What the exercise asks: Extract the whole listing as it stands. Do not include the pictures.
···
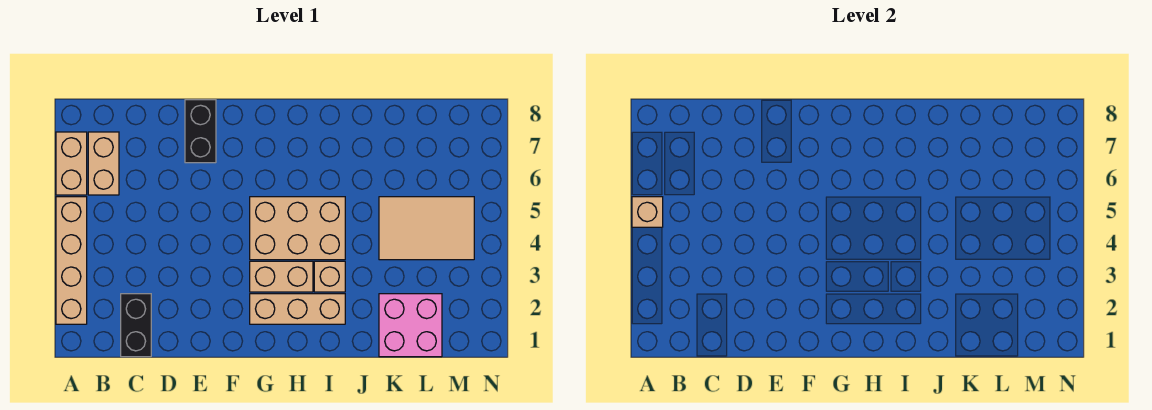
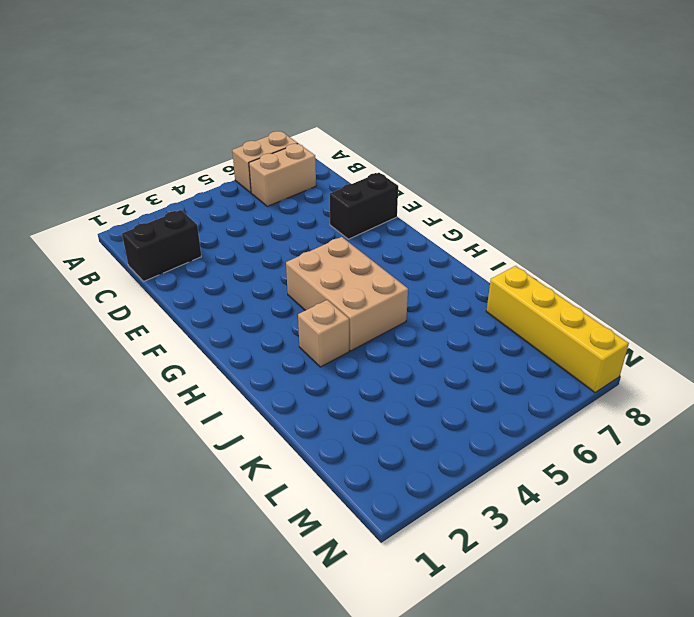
yellow brick K8:N8 level 1 -> none
none -> tan brick A2:A5 level 1
none -> tan brick G2:I2 level 1
none -> tan brick G3:H3 level 1

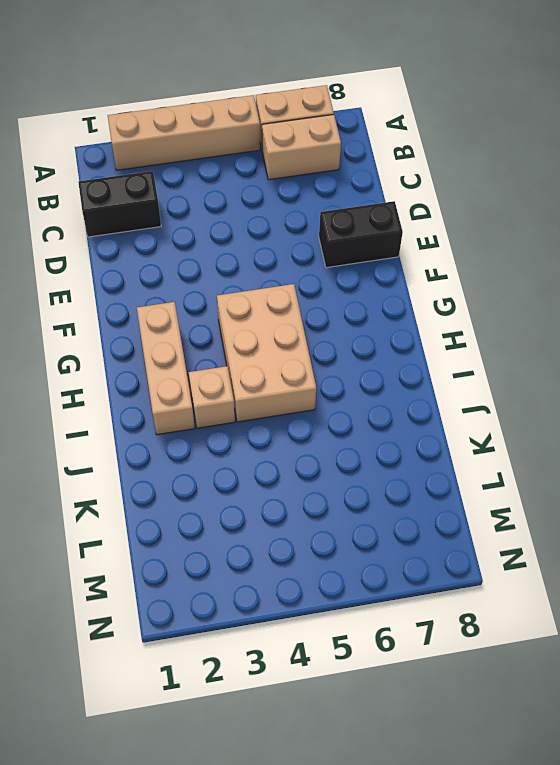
none -> tan brick G3:H3 level 1
none -> pink brick K1:L2 level 1
none -> tan tile K4:M5 level 1

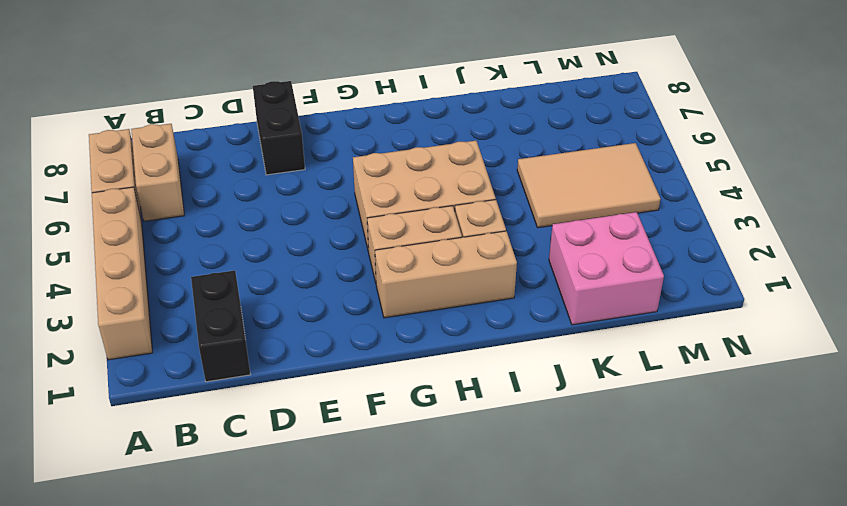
none -> tan brick A5 level 2

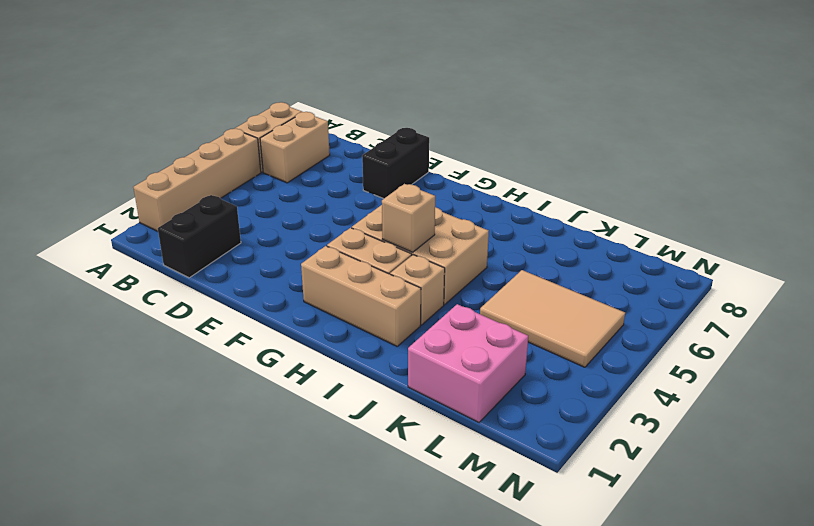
tan brick H4 level 2 -> tan brick A5 level 2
···
Worked solution:
yellow brick K8:N8 level 1 -> none
none -> tan brick A2:A5 level 1
none -> tan brick G2:I2 level 1
none -> tan brick G3:H3 level 1

none -> tan brick G3:H3 level 1
none -> pink brick K1:L2 level 1
none -> tan tile K4:M5 level 1

none -> tan brick A5 level 2

tan brick H4 level 2 -> tan brick A5 level 2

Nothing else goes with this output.